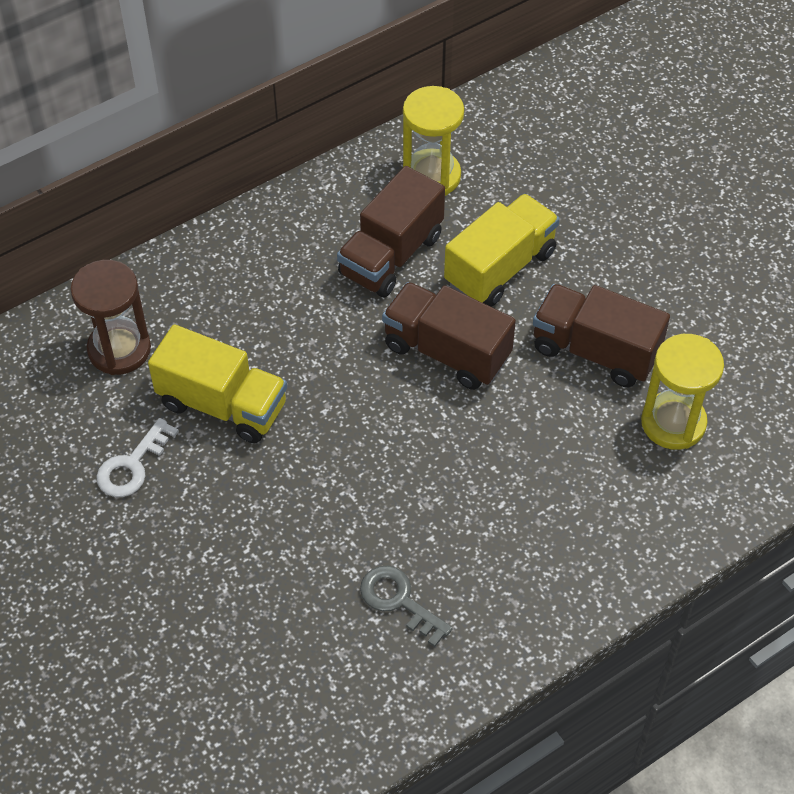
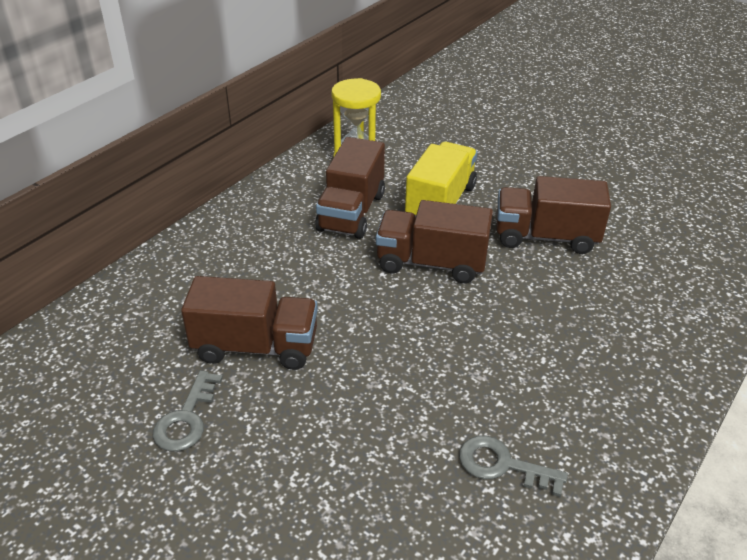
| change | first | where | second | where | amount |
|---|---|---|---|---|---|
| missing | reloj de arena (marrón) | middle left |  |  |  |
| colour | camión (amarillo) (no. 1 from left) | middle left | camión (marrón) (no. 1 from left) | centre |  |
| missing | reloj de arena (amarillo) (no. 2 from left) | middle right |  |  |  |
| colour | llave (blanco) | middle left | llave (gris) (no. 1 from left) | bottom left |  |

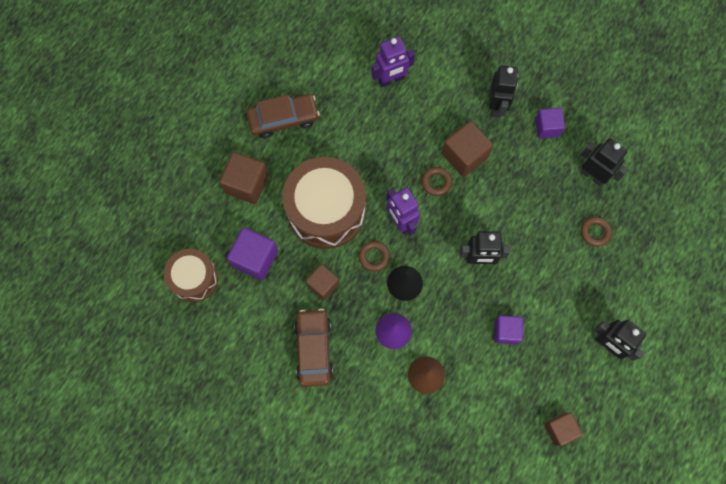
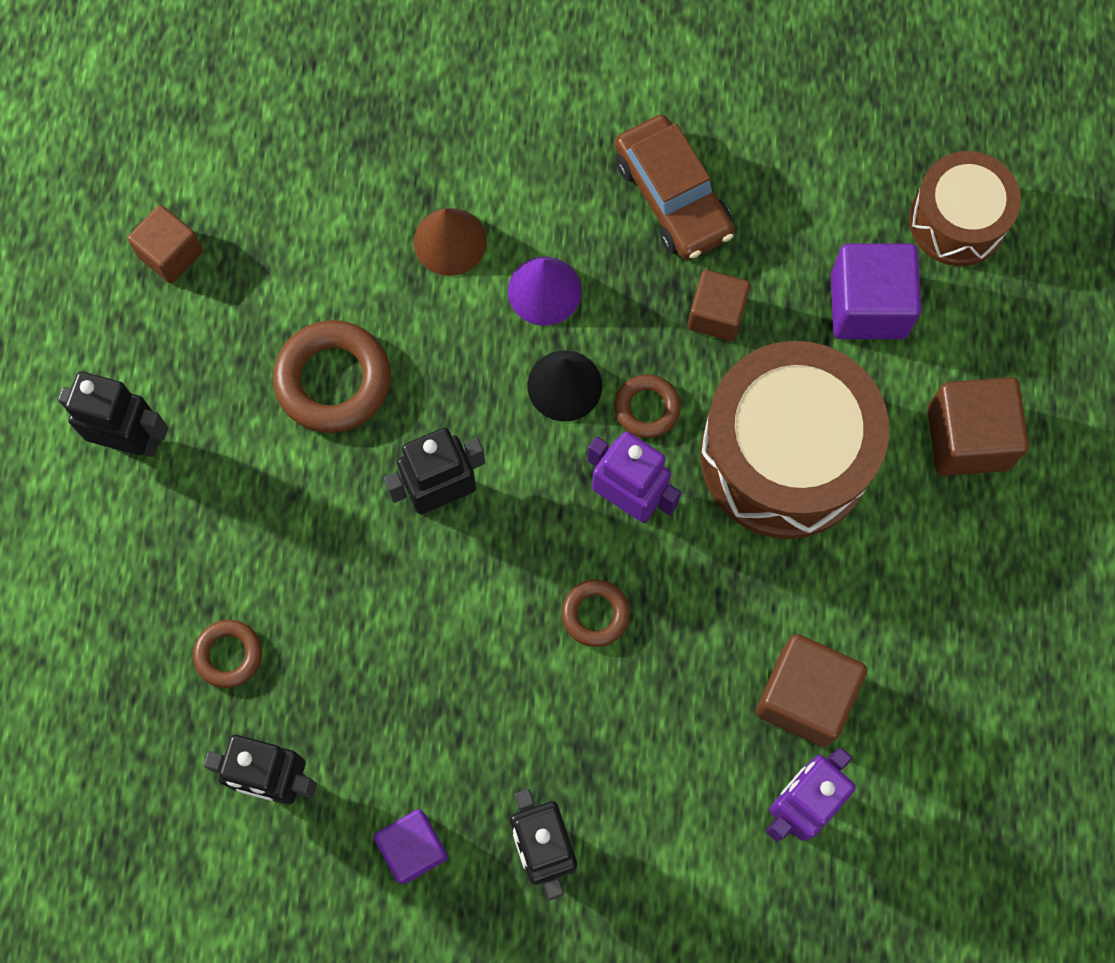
| change | first | where | second | where | amount |
|---|---|---|---|---|---|
| missing | coche (marrón) (no. 1 from left) | top centre |  |  |  |
| relocated | cubo (marrón) (no. 3 from left) | top centre |  | bottom right |  |
| exchanged | cubo (morado) (no. 2 from left) | bottom right | anillo (marrón) (no. 2 from left) | middle left |  |

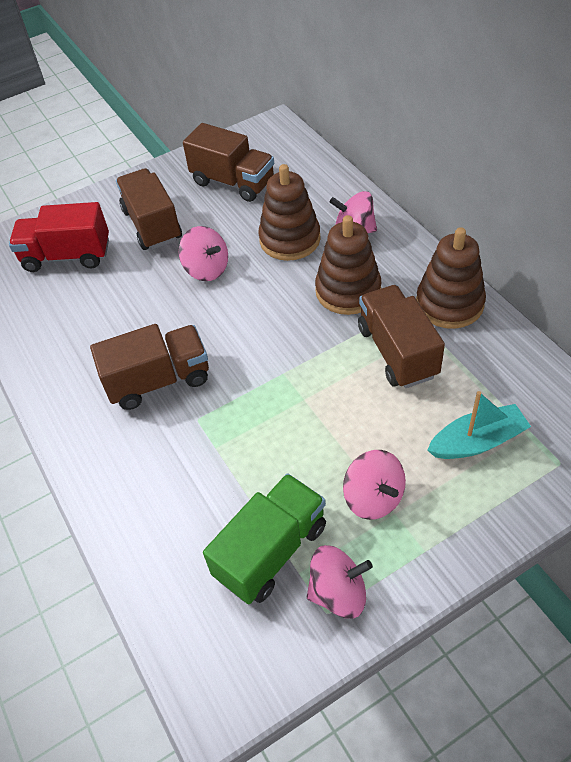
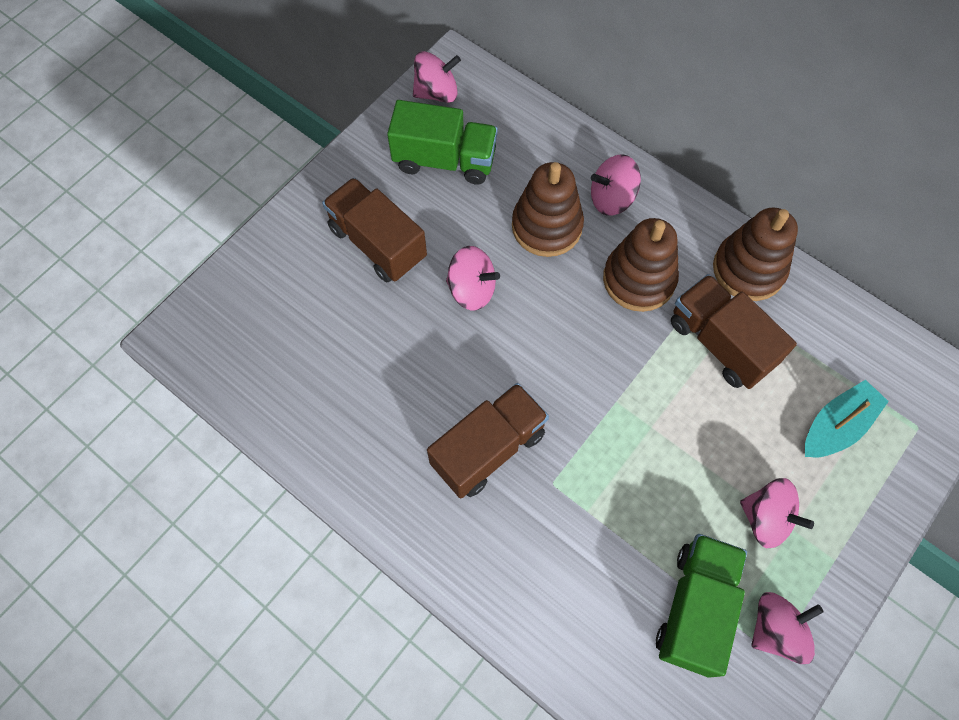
| change | first | where | second | where | amount |
|---|---|---|---|---|---|
| colour | camión (marrón) (no. 3 from left) | top centre | camión (verde) (no. 1 from left) | top centre |  |
| missing | camión (rojo) | top left |  |  |  |
| appeared |  |  | peonza (rosa) (no. 1 from left) | top centre |  |

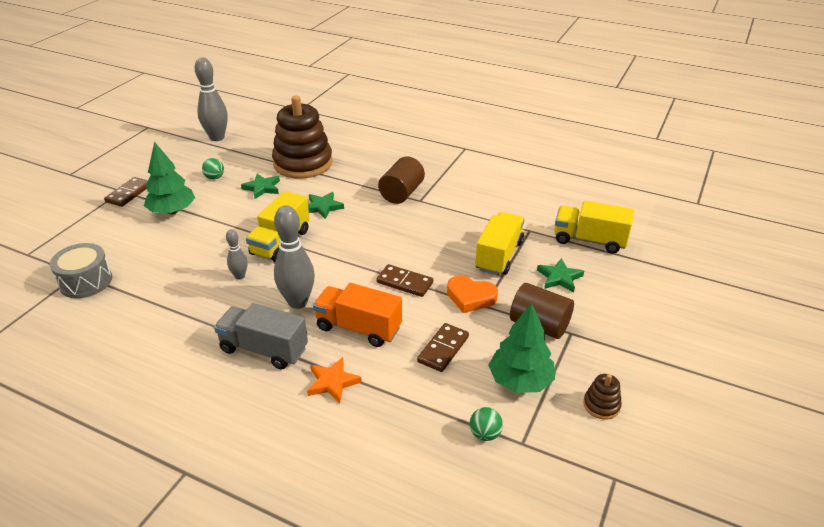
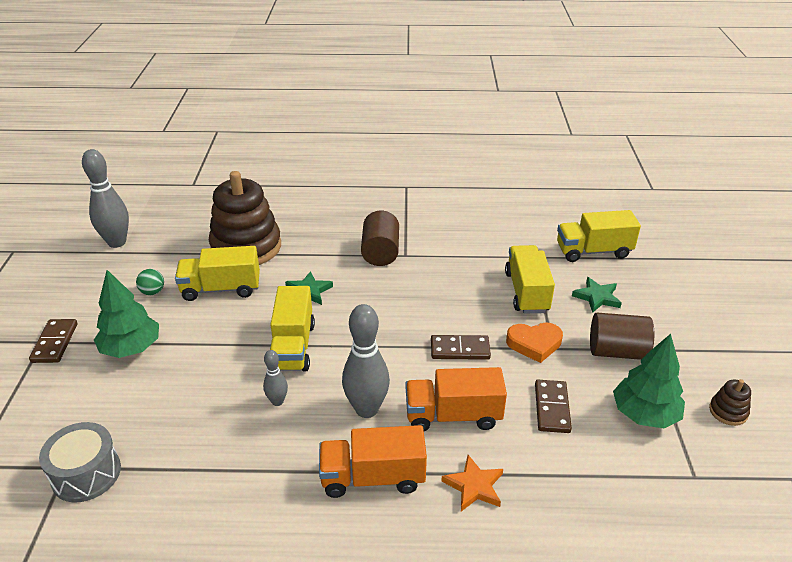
| change | first | where | second | where | amount |
|---|---|---|---|---|---|
| exchanged | estrella (verde) (no. 1 from left) | middle left | camión (amarillo) (no. 1 from left) | middle left |  |
| colour | camión (gris) | middle left | camión (naranja) (no. 1 from left) | bottom centre |  |
| missing | pelota (verde) (no. 2 from left) | bottom centre |  |  |  |

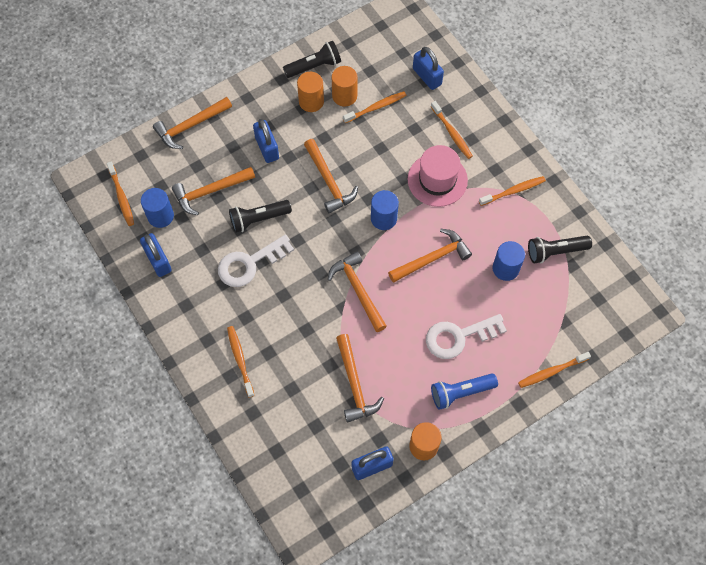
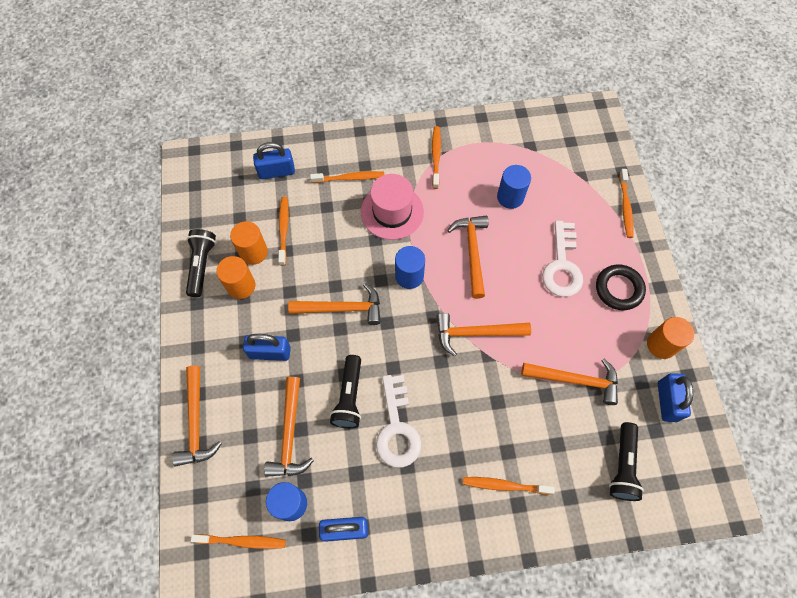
| change | first | where | second | where | amount |
|---|---|---|---|---|---|
| relocated | lámpara de mano (negro) (no. 3 from left) | middle right |  | bottom right |  |
| exchanged | lámpara de mano (azul) | bottom centre | anillo (negro) | middle right |  |

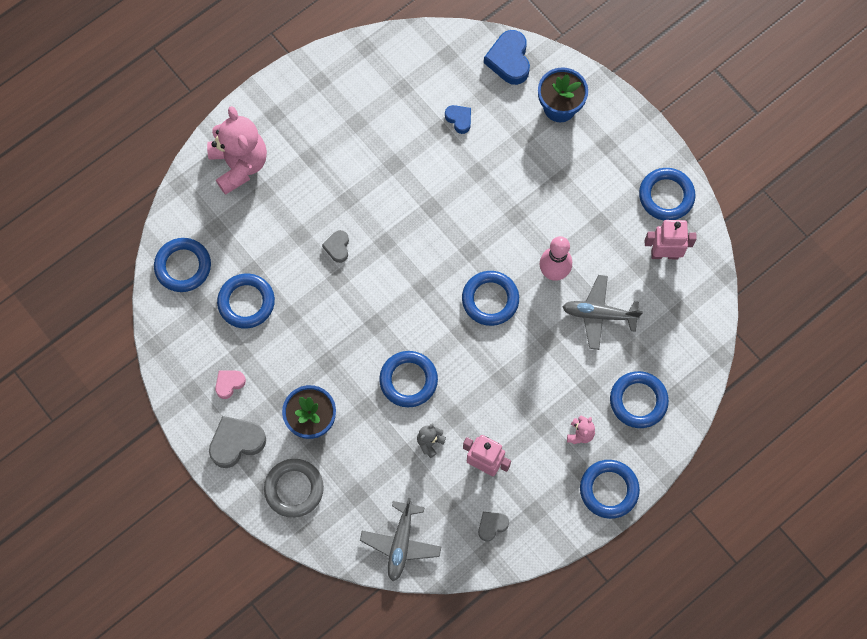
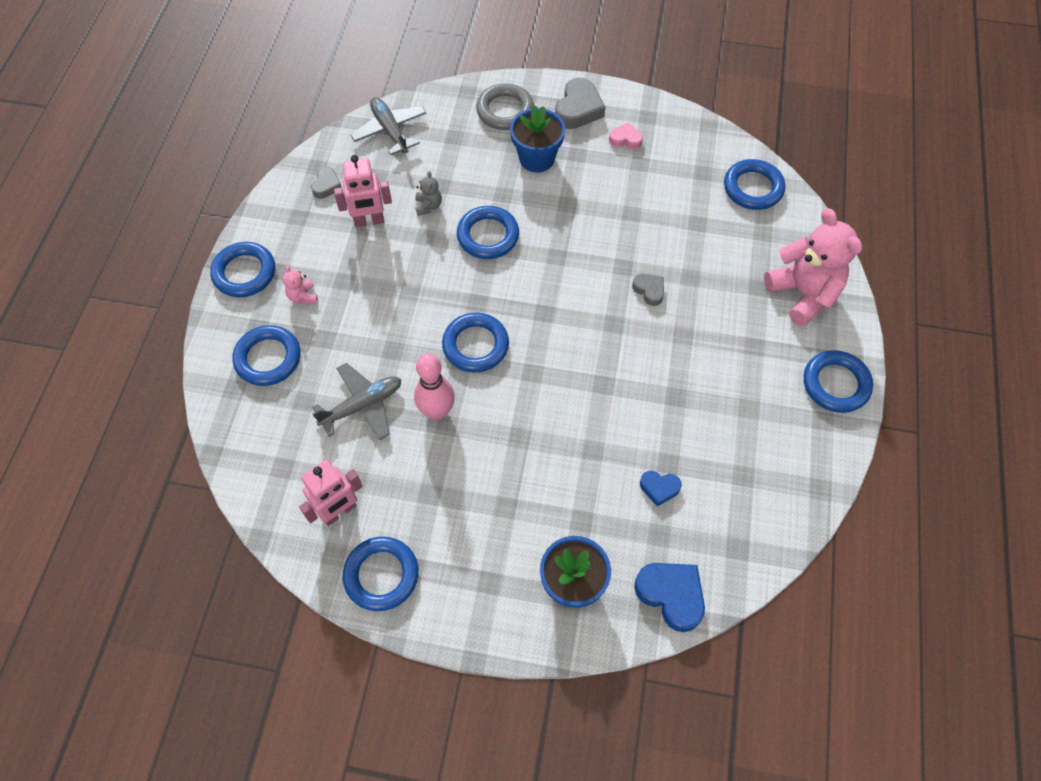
| change | first | where | second | where | amount |
|---|---|---|---|---|---|
| spun | osito (rosa) (no. 1 from left in the first image) | top left | osito (rosa) (no. 2 from left) | middle right | 150 degrees counterclockwise |
| relocated | anillo (azul) (no. 2 from left in the first image) | middle left | anillo (azul) (no. 7 from left) | middle right |  |
| spun | corazón (rosa) | middle left |  | top centre | 90 degrees counterclockwise |

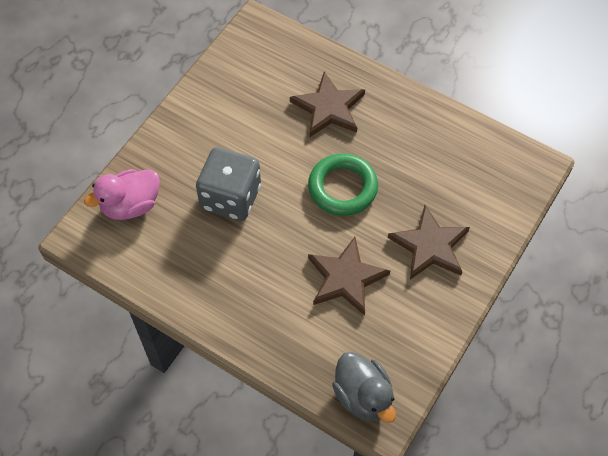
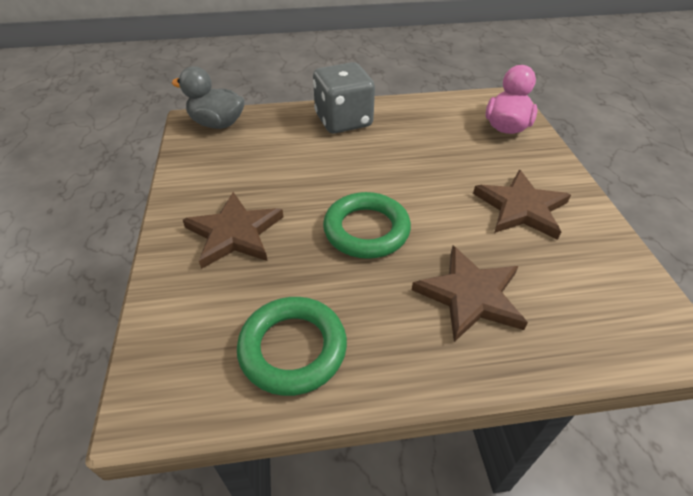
| change | first | where | second | where | amount |
|---|---|---|---|---|---|
| relocated | dado (gris) | centre |  | top centre |  |
| relocated | estrella (marrón) (no. 2 from left in the first image) | centre | estrella (marrón) (no. 3 from left) | middle right |  |
| appeared |  |  | anillo (verde) (no. 1 from left) | bottom centre |  |

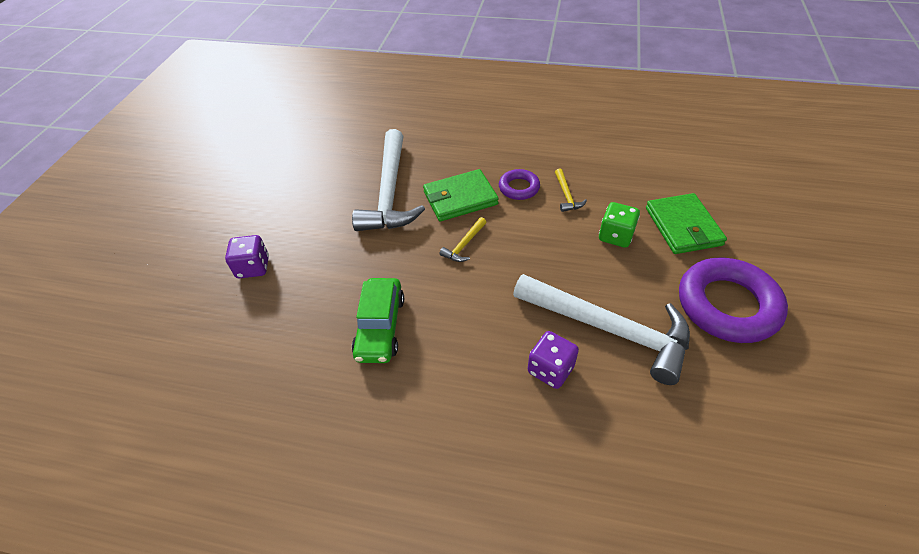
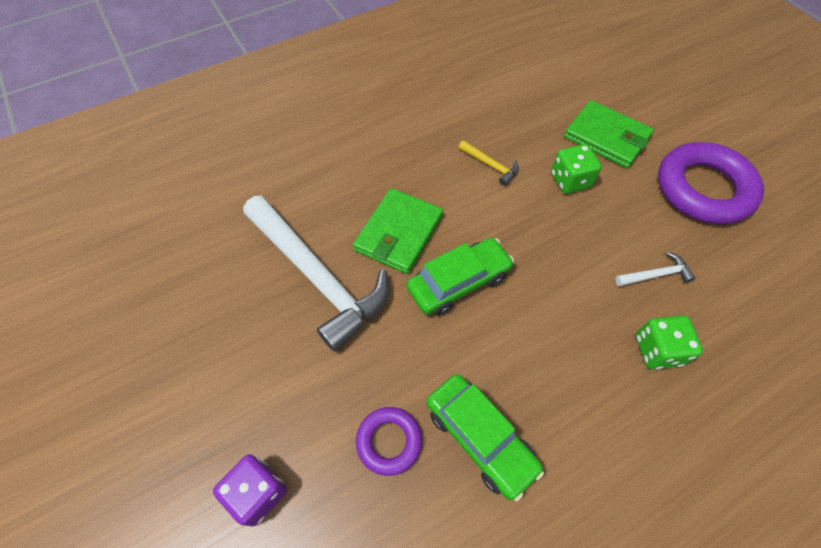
| change | first | where | second | where | amount |
|---|---|---|---|---|---|
| relocated | anillo (morado) (no. 1 from left) | top centre |  | bottom centre |  |
| exchanged | martillo (amarillo) (no. 1 from left) | centre | coche (verde) (no. 1 from left) | centre |  |
| size | martillo (blanco) (no. 2 from left) | centre |  | middle right | x0.40 |
| colour | dado (morado) (no. 2 from left) | centre | dado (verde) (no. 2 from left) | middle right |  |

==========

## Work to complete
Please print every record above exactly, but leave the pictures out.

## Result for this exercise
| change | first | where | second | where | amount |
|---|---|---|---|---|---|
| missing | reloj de arena (marrón) | middle left |  |  |  |
| colour | camión (amarillo) (no. 1 from left) | middle left | camión (marrón) (no. 1 from left) | centre |  |
| missing | reloj de arena (amarillo) (no. 2 from left) | middle right |  |  |  |
| colour | llave (blanco) | middle left | llave (gris) (no. 1 from left) | bottom left |  |

| change | first | where | second | where | amount |
|---|---|---|---|---|---|
| missing | coche (marrón) (no. 1 from left) | top centre |  |  |  |
| relocated | cubo (marrón) (no. 3 from left) | top centre |  | bottom right |  |
| exchanged | cubo (morado) (no. 2 from left) | bottom right | anillo (marrón) (no. 2 from left) | middle left |  |

| change | first | where | second | where | amount |
|---|---|---|---|---|---|
| colour | camión (marrón) (no. 3 from left) | top centre | camión (verde) (no. 1 from left) | top centre |  |
| missing | camión (rojo) | top left |  |  |  |
| appeared |  |  | peonza (rosa) (no. 1 from left) | top centre |  |

| change | first | where | second | where | amount |
|---|---|---|---|---|---|
| exchanged | estrella (verde) (no. 1 from left) | middle left | camión (amarillo) (no. 1 from left) | middle left |  |
| colour | camión (gris) | middle left | camión (naranja) (no. 1 from left) | bottom centre |  |
| missing | pelota (verde) (no. 2 from left) | bottom centre |  |  |  |

| change | first | where | second | where | amount |
|---|---|---|---|---|---|
| relocated | lámpara de mano (negro) (no. 3 from left) | middle right |  | bottom right |  |
| exchanged | lámpara de mano (azul) | bottom centre | anillo (negro) | middle right |  |

| change | first | where | second | where | amount |
|---|---|---|---|---|---|
| spun | osito (rosa) (no. 1 from left in the first image) | top left | osito (rosa) (no. 2 from left) | middle right | 150 degrees counterclockwise |
| relocated | anillo (azul) (no. 2 from left in the first image) | middle left | anillo (azul) (no. 7 from left) | middle right |  |
| spun | corazón (rosa) | middle left |  | top centre | 90 degrees counterclockwise |

| change | first | where | second | where | amount |
|---|---|---|---|---|---|
| relocated | dado (gris) | centre |  | top centre |  |
| relocated | estrella (marrón) (no. 2 from left in the first image) | centre | estrella (marrón) (no. 3 from left) | middle right |  |
| appeared |  |  | anillo (verde) (no. 1 from left) | bottom centre |  |

| change | first | where | second | where | amount |
|---|---|---|---|---|---|
| relocated | anillo (morado) (no. 1 from left) | top centre |  | bottom centre |  |
| exchanged | martillo (amarillo) (no. 1 from left) | centre | coche (verde) (no. 1 from left) | centre |  |
| size | martillo (blanco) (no. 2 from left) | centre |  | middle right | x0.40 |
| colour | dado (morado) (no. 2 from left) | centre | dado (verde) (no. 2 from left) | middle right |  |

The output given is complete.